Every line of the data below is to be duplicated exactly, pictures excepted.

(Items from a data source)
-- Opening Marker --
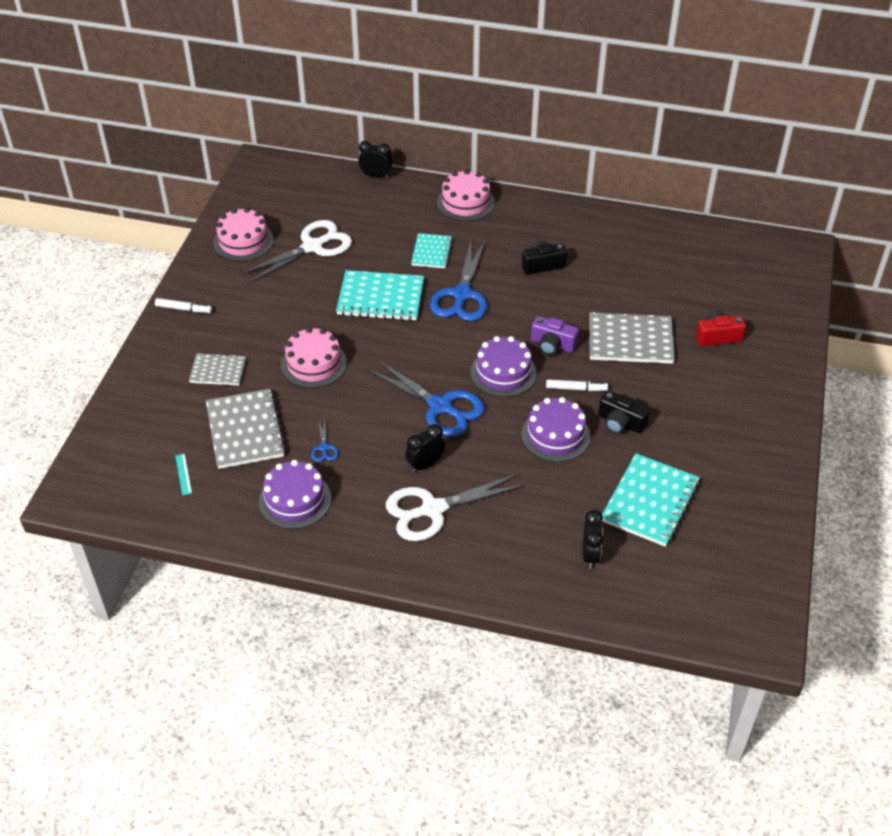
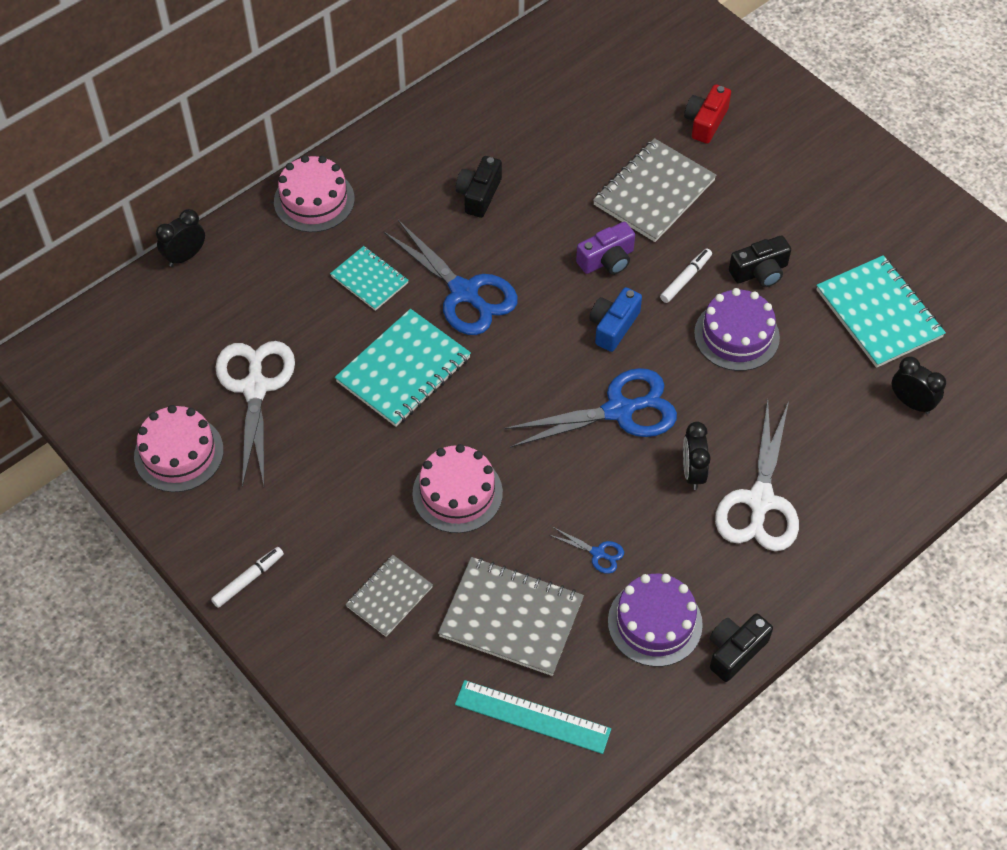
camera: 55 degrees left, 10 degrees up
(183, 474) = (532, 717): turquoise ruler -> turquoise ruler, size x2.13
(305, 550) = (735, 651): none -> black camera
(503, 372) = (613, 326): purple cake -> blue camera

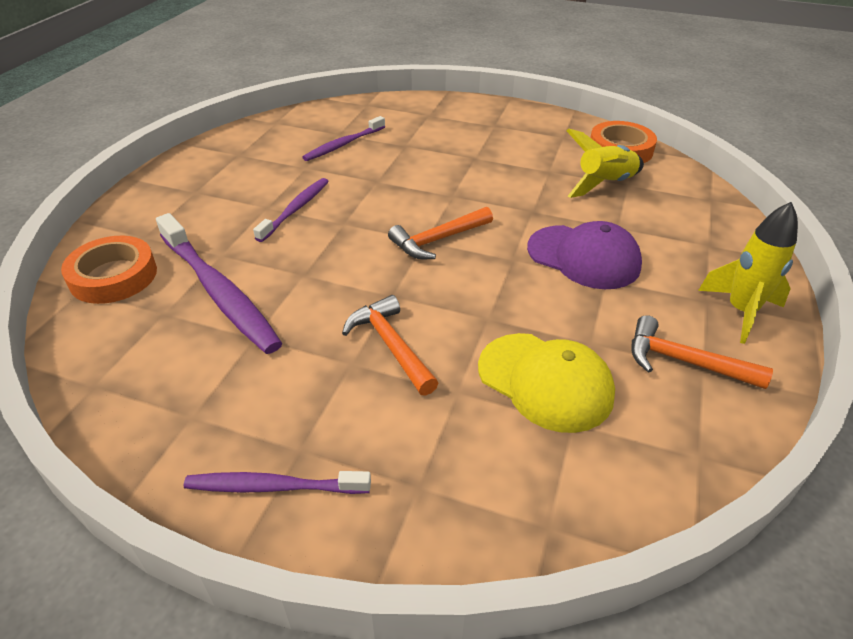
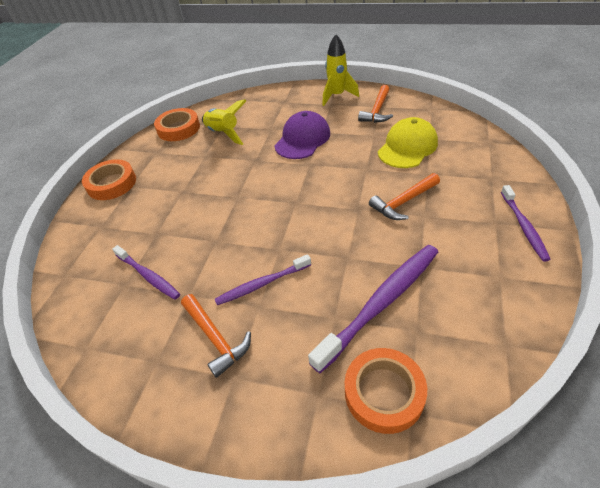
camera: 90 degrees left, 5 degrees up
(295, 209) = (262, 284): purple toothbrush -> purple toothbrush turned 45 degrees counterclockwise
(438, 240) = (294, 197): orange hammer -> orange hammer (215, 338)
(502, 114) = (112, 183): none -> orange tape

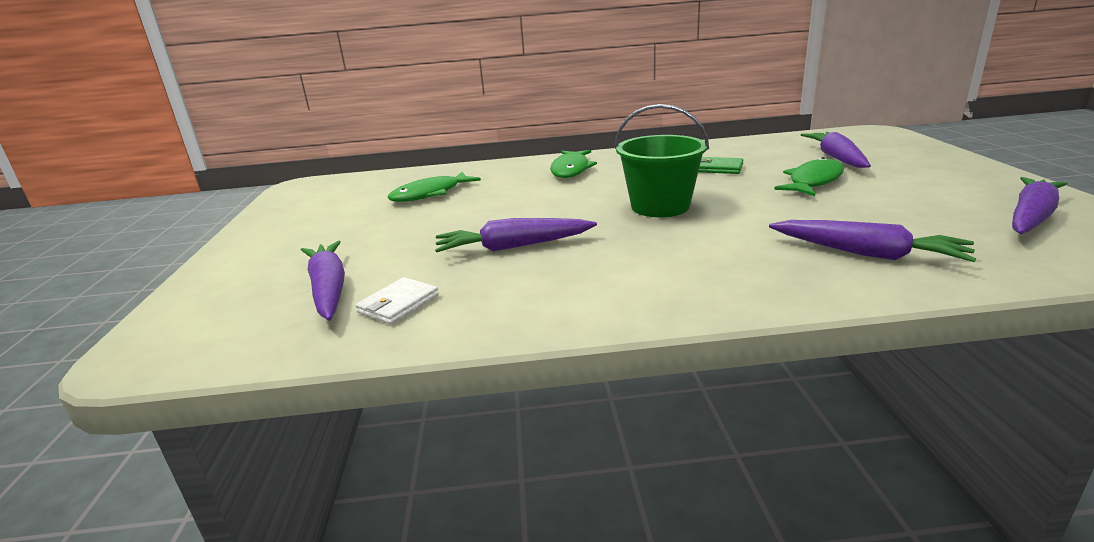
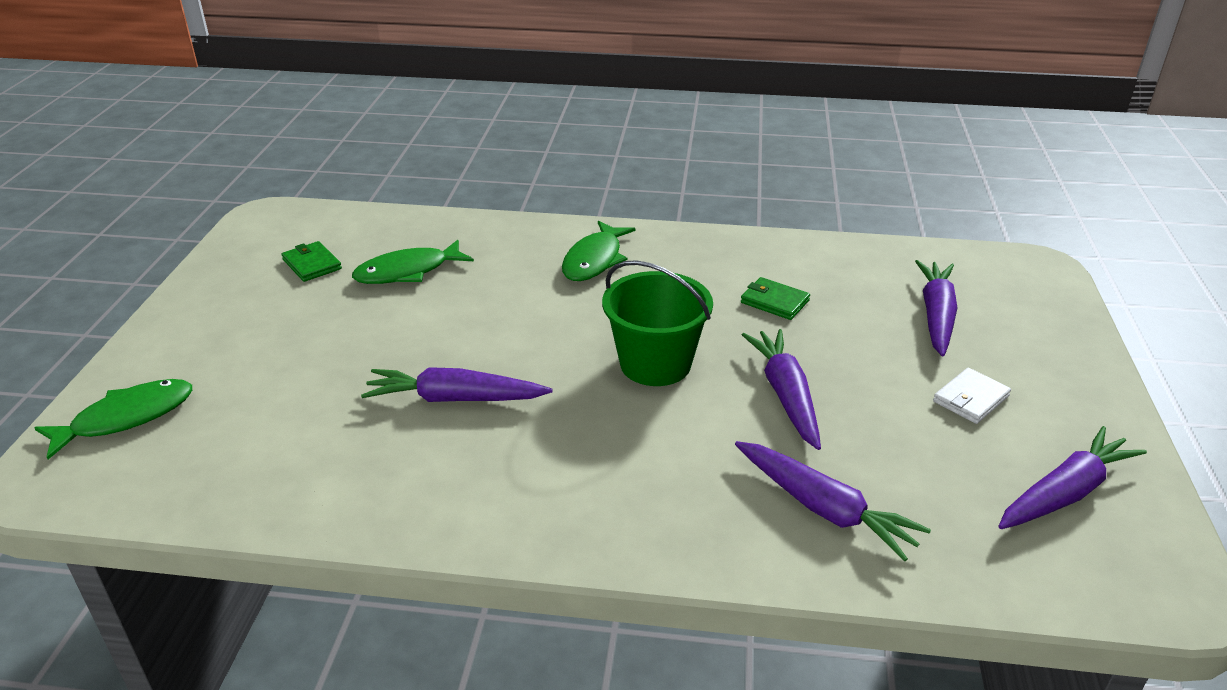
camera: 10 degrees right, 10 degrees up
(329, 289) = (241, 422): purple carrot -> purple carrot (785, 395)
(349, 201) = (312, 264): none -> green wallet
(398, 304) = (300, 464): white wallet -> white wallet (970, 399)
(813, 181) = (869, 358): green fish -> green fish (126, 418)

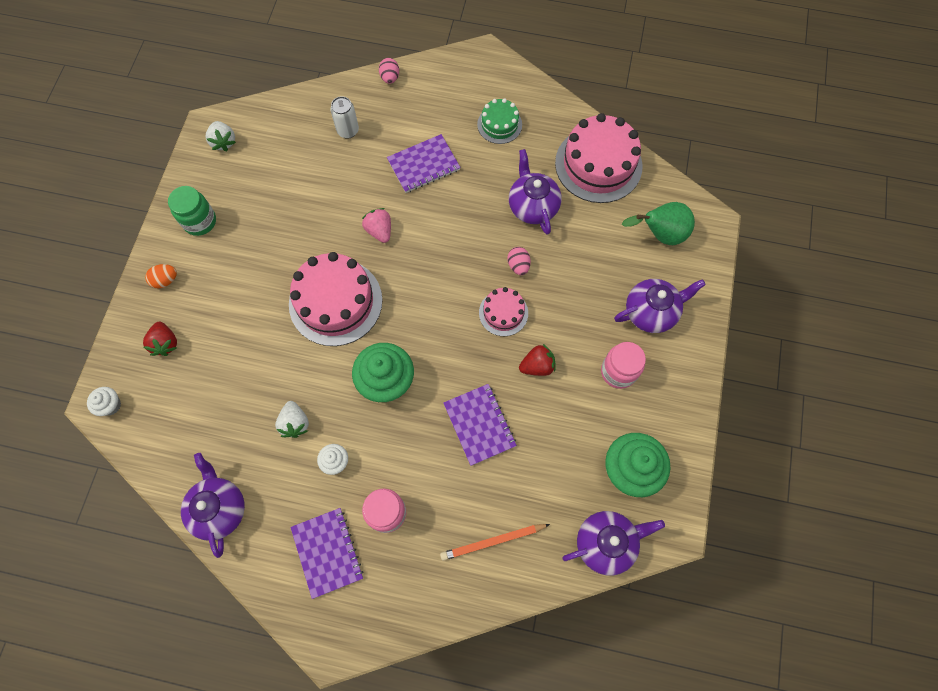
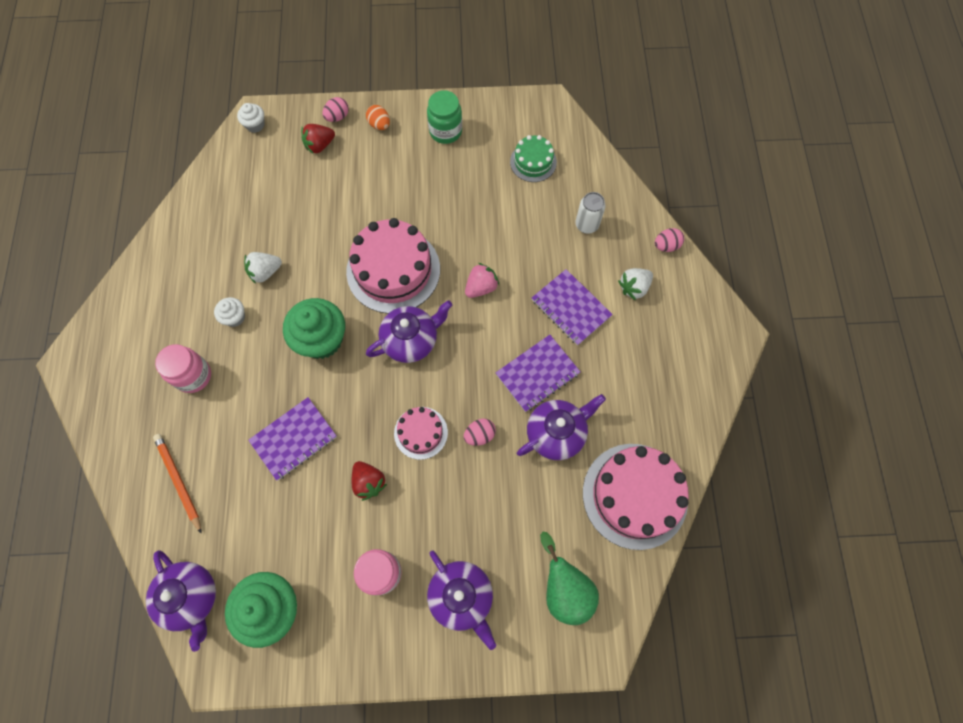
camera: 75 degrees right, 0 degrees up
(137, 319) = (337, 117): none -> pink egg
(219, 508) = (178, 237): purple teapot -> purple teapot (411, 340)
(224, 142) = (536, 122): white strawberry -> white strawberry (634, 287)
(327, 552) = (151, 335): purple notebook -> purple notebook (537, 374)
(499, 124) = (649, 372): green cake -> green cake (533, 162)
-- Closing Marker --
Solution to this exercise:
camera: 55 degrees left, 10 degrees up
(183, 474) = (532, 717): turquoise ruler -> turquoise ruler, size x2.13
(305, 550) = (735, 651): none -> black camera
(503, 372) = (613, 326): purple cake -> blue camera

camera: 90 degrees left, 5 degrees up
(295, 209) = (262, 284): purple toothbrush -> purple toothbrush turned 45 degrees counterclockwise
(438, 240) = (294, 197): orange hammer -> orange hammer (215, 338)
(502, 114) = (112, 183): none -> orange tape

camera: 10 degrees right, 10 degrees up
(329, 289) = (241, 422): purple carrot -> purple carrot (785, 395)
(349, 201) = (312, 264): none -> green wallet
(398, 304) = (300, 464): white wallet -> white wallet (970, 399)
(813, 181) = (869, 358): green fish -> green fish (126, 418)

camera: 75 degrees right, 0 degrees up
(137, 319) = (337, 117): none -> pink egg
(219, 508) = (178, 237): purple teapot -> purple teapot (411, 340)
(224, 142) = (536, 122): white strawberry -> white strawberry (634, 287)
(327, 552) = (151, 335): purple notebook -> purple notebook (537, 374)
(499, 124) = (649, 372): green cake -> green cake (533, 162)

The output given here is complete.